INFORMATION: Begin

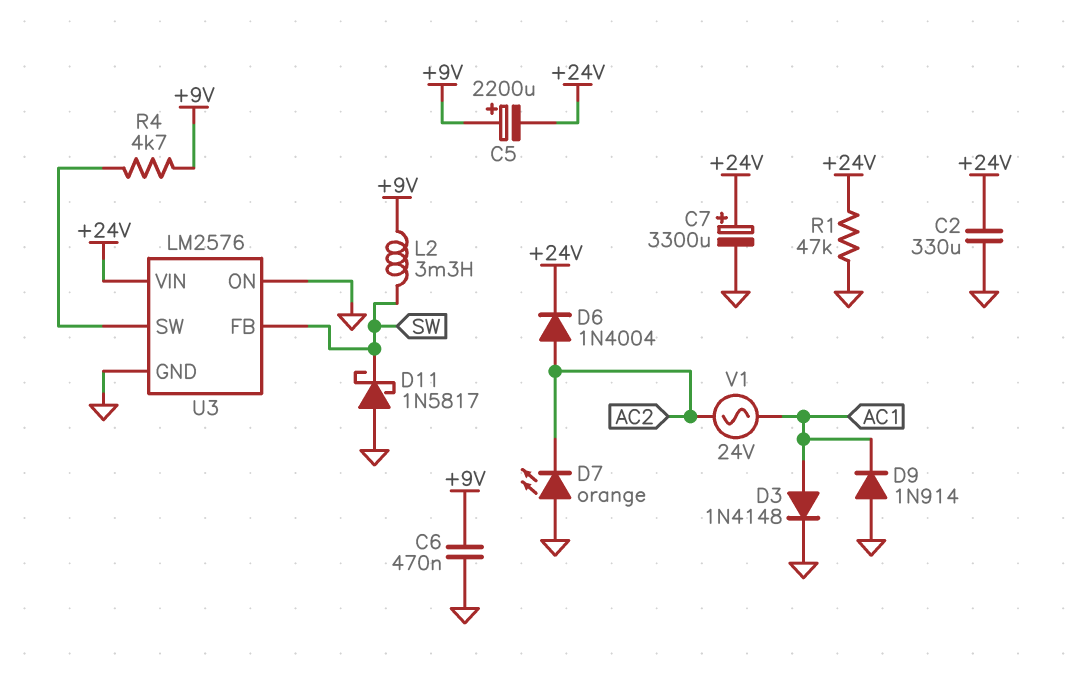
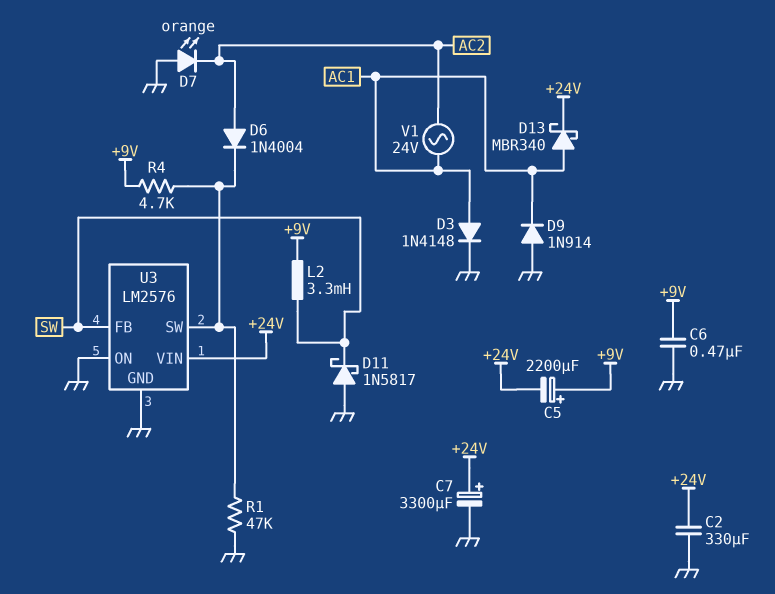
D6: diode 1N4004 (A AC2, K +24V) -> diode 1N4004 (A AC2, K U3/SW)
D13: none -> schottky MBR340 (A AC1, K +24V)
R1: 47k (+24V, GND) -> 47k (GND, U3/SW)

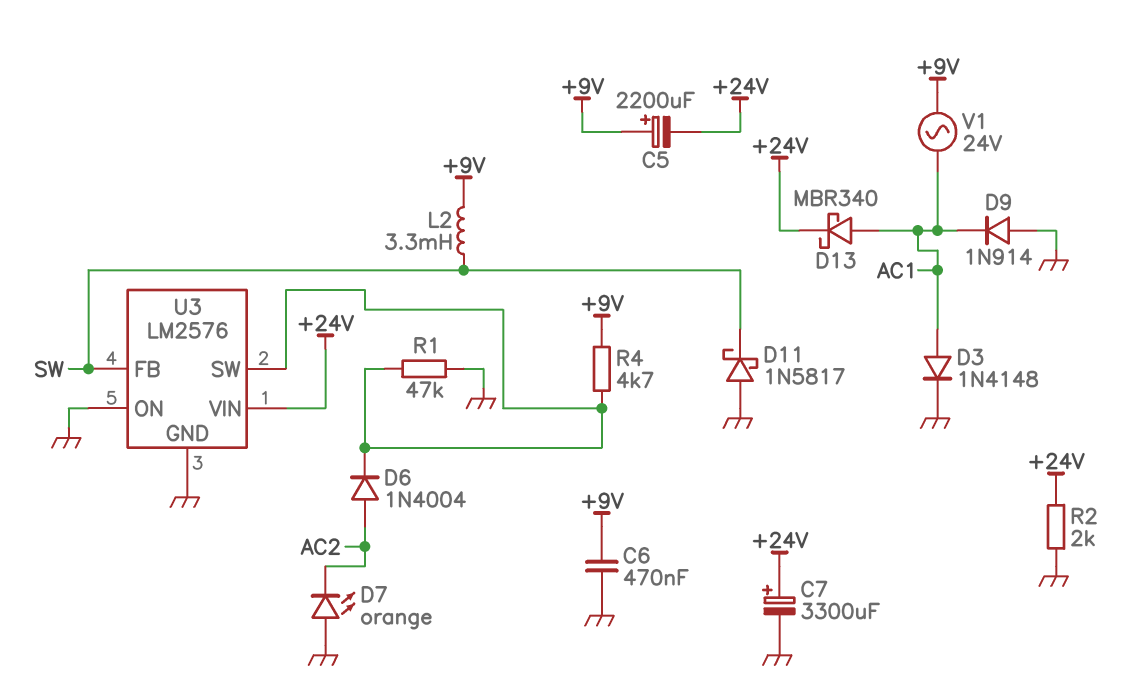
C2: 330uF (+24V, GND) -> none
R2: none -> 2k (+24V, GND)
V1: AC 24V (AC1, AC2) -> AC 24V (+9V, AC1)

INFORMATION: End

- TASK INSTRUCTIONS
Only the lines from the one containing "C2: 330uF (+24V, GND) -> none" through the end of the records above belong in the output, each exactly as it stands, both ends included.

- FINISHED EXERCISE
C2: 330uF (+24V, GND) -> none
R2: none -> 2k (+24V, GND)
V1: AC 24V (AC1, AC2) -> AC 24V (+9V, AC1)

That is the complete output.